■ **GOAL OF THE EXERCISE**
Output the data in full. Keep every word exact and exclude the pictures.

■ **DATASET EXTRACT**
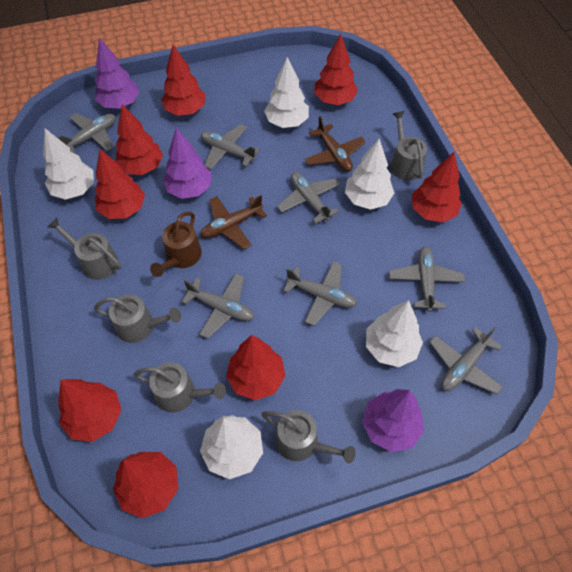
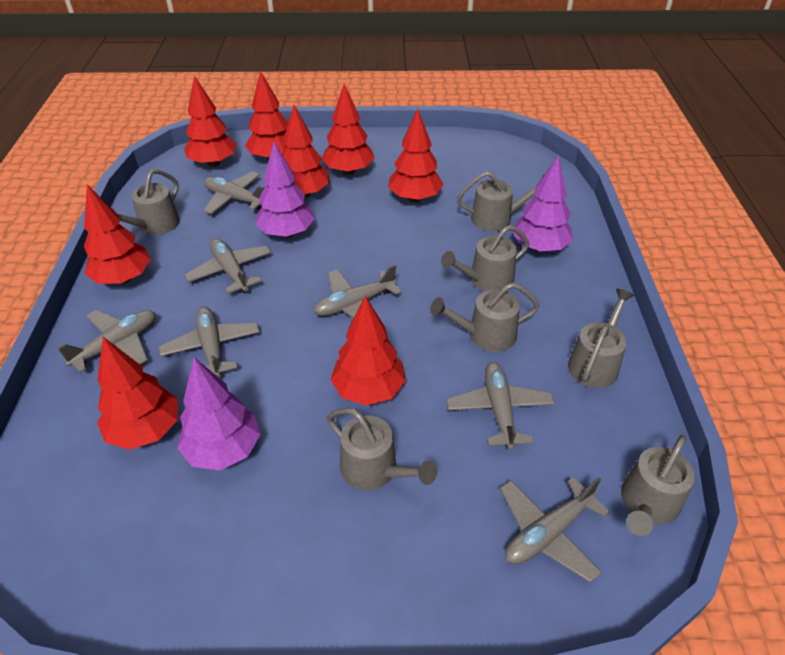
brown plane: 2 -> 0
brown watering can: 1 -> 0
grey watering can: 5 -> 7
white tree: 5 -> 0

■ **OUTPUT FOR THIS EXERCISE**
brown plane: 2 -> 0
brown watering can: 1 -> 0
grey watering can: 5 -> 7
white tree: 5 -> 0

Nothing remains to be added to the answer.